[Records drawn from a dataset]
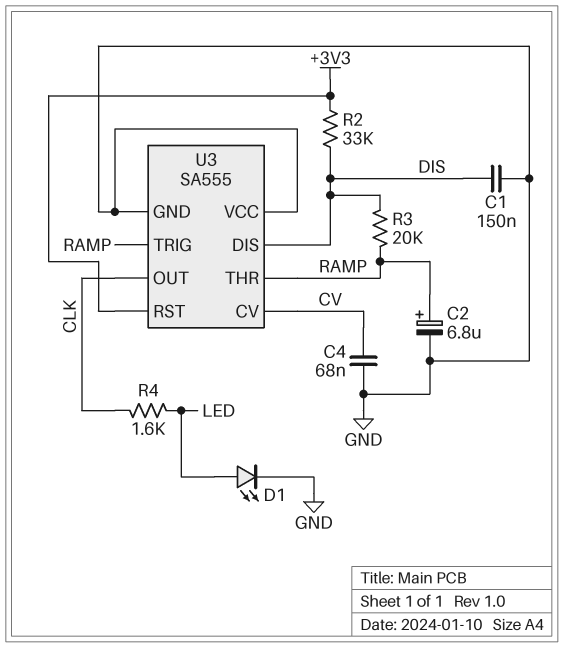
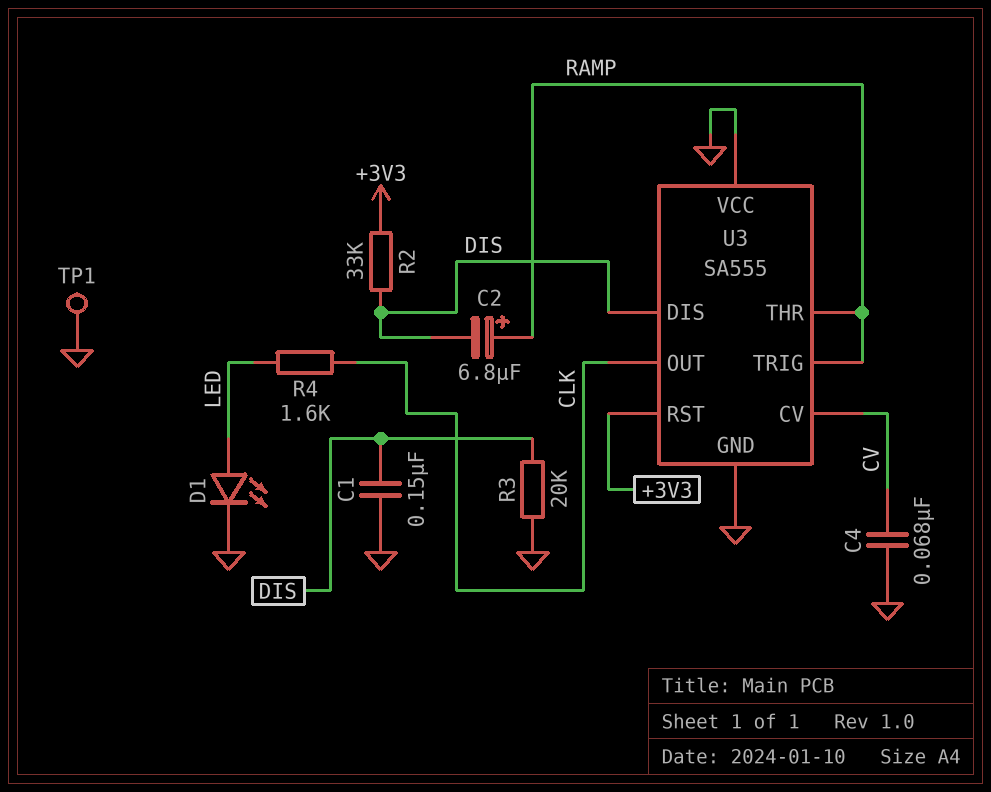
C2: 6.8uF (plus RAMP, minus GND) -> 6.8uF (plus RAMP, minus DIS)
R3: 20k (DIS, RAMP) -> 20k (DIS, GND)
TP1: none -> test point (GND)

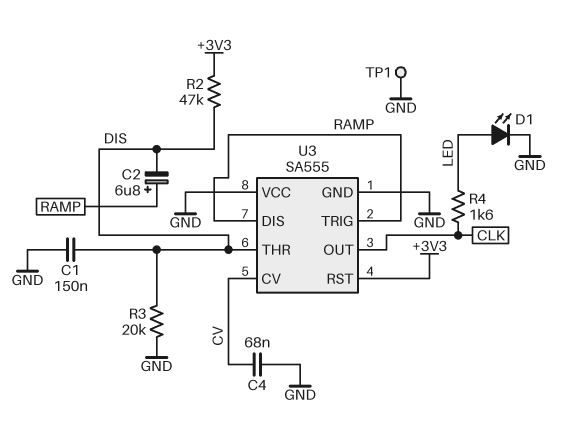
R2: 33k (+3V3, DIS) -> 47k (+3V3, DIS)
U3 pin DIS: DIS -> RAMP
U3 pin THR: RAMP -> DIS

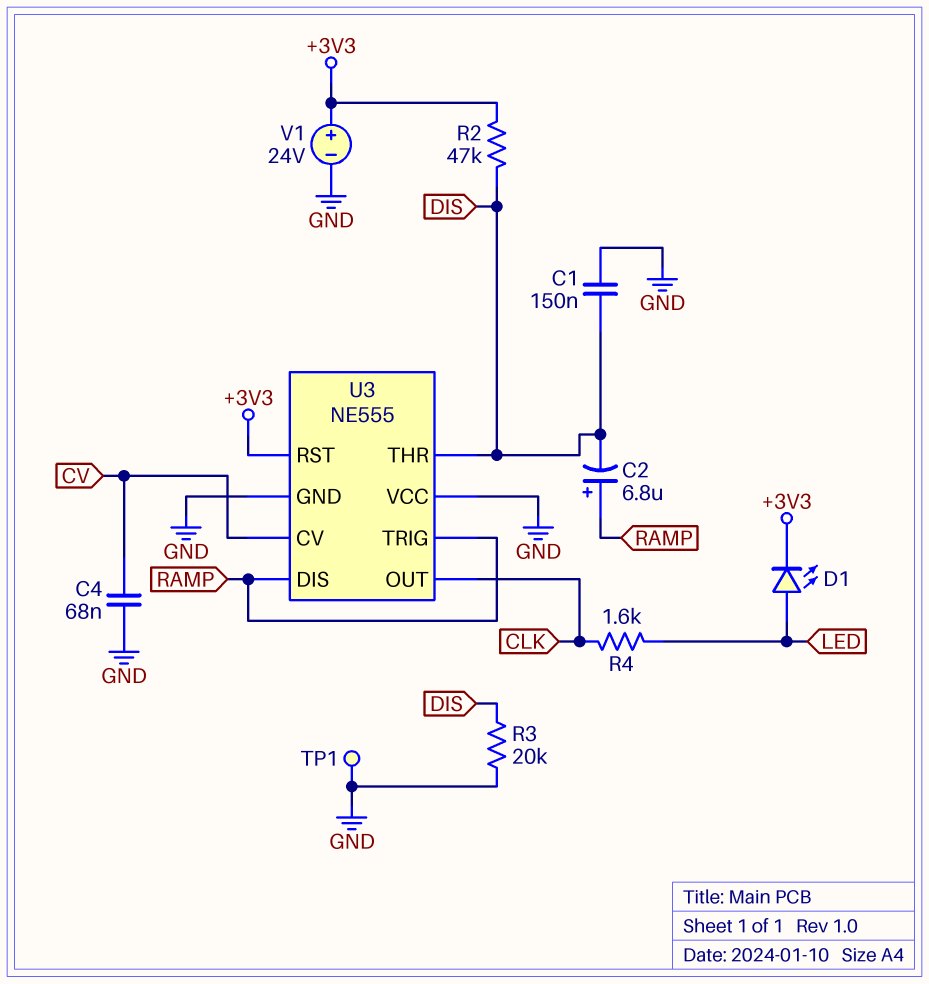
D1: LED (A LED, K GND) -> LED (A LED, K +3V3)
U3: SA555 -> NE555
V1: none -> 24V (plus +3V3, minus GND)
--
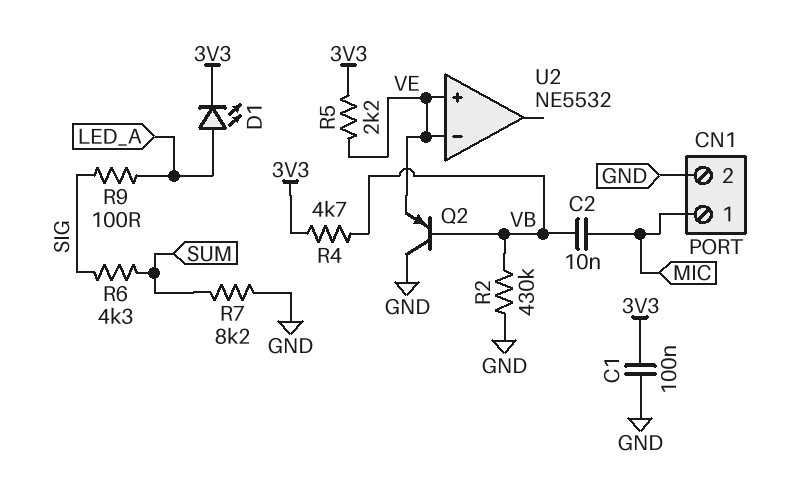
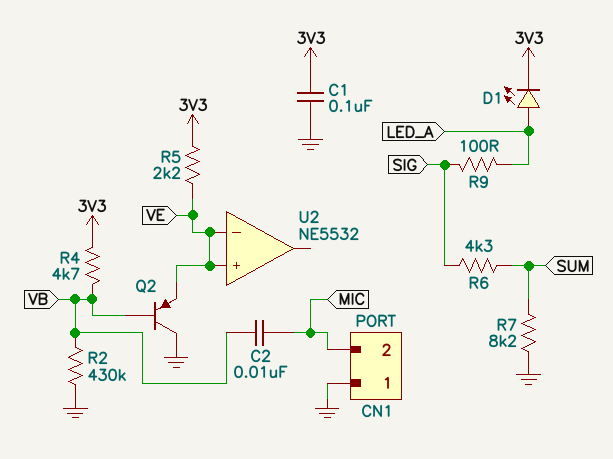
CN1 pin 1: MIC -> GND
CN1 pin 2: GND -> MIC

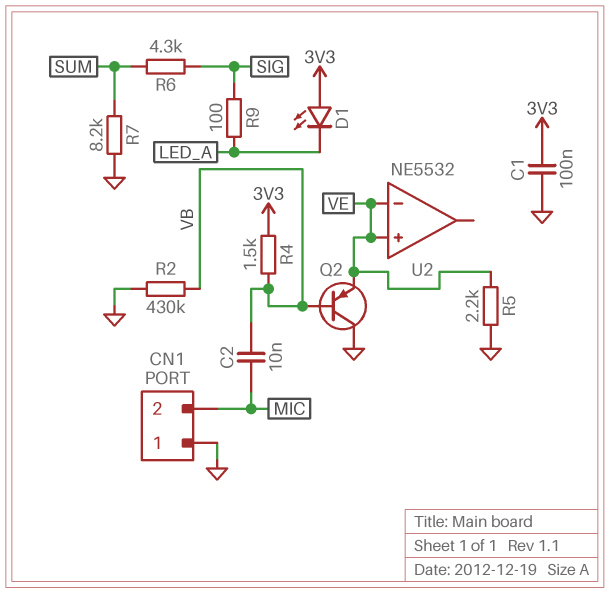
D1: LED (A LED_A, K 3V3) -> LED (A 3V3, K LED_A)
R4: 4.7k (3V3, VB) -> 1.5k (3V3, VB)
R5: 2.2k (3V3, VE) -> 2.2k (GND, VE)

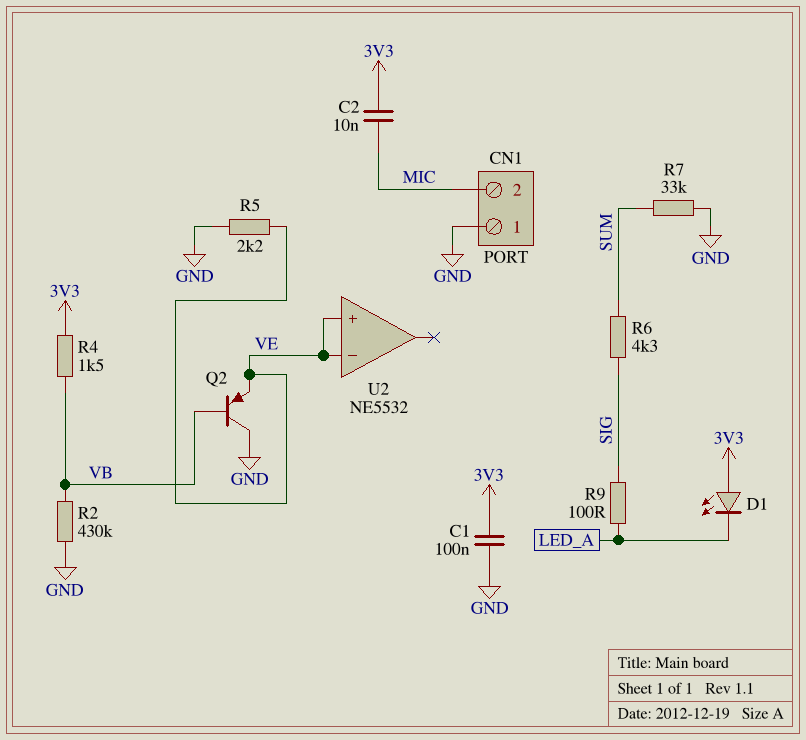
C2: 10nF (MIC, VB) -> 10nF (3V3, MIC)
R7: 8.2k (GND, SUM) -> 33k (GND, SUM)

> **WORK INSTRUCTION**: Keeping every character as it is, restate the lines above that run from the line with "D1: LED (A LED, K GND) -> LED (A LED, K +3V3)" through the line with "V1: none -> 24V (plus +3V3, minus GND)", both included, and nothing else.

> **WRITTEN SOLUTION**:
D1: LED (A LED, K GND) -> LED (A LED, K +3V3)
U3: SA555 -> NE555
V1: none -> 24V (plus +3V3, minus GND)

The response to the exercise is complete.